**About this exercise**
In the entries below, find the lines that contain the word "stacking" and copy them.
****************
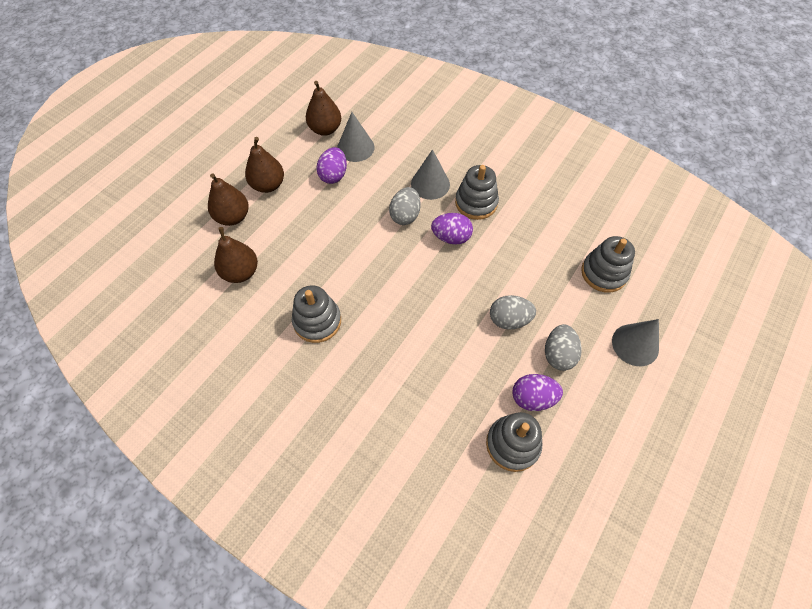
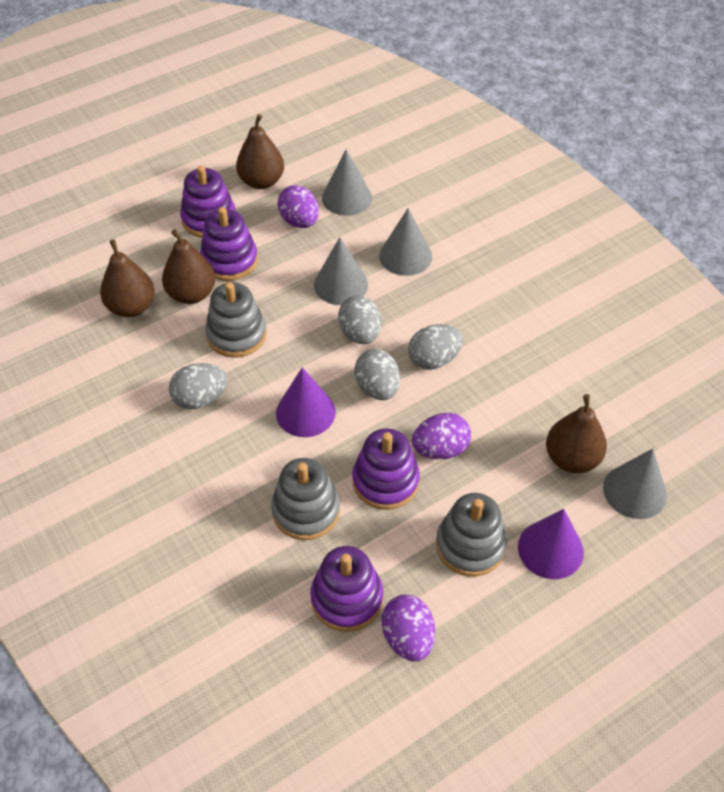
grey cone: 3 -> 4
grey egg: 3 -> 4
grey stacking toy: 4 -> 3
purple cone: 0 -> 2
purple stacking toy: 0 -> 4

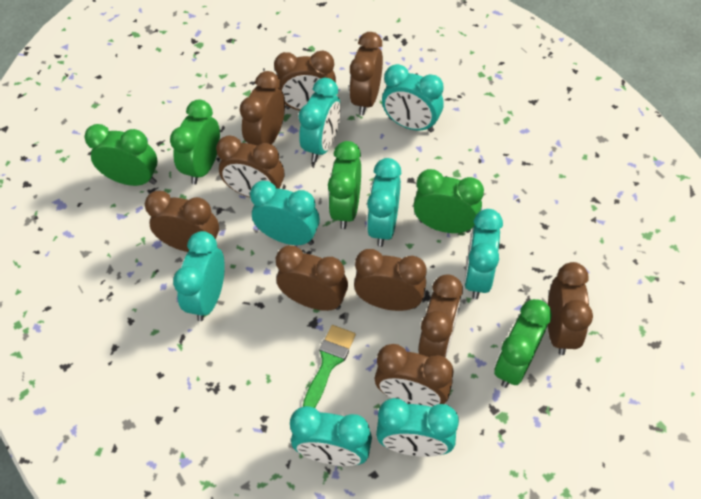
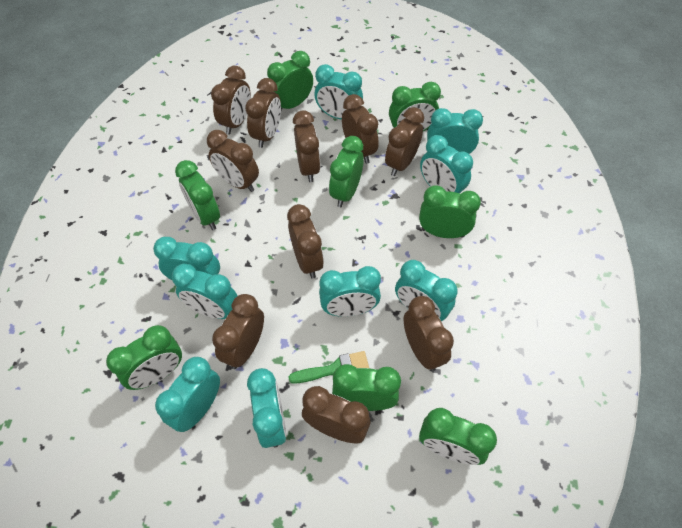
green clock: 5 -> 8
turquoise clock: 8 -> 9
****************
**Answer space**
grey stacking toy: 4 -> 3
purple stacking toy: 0 -> 4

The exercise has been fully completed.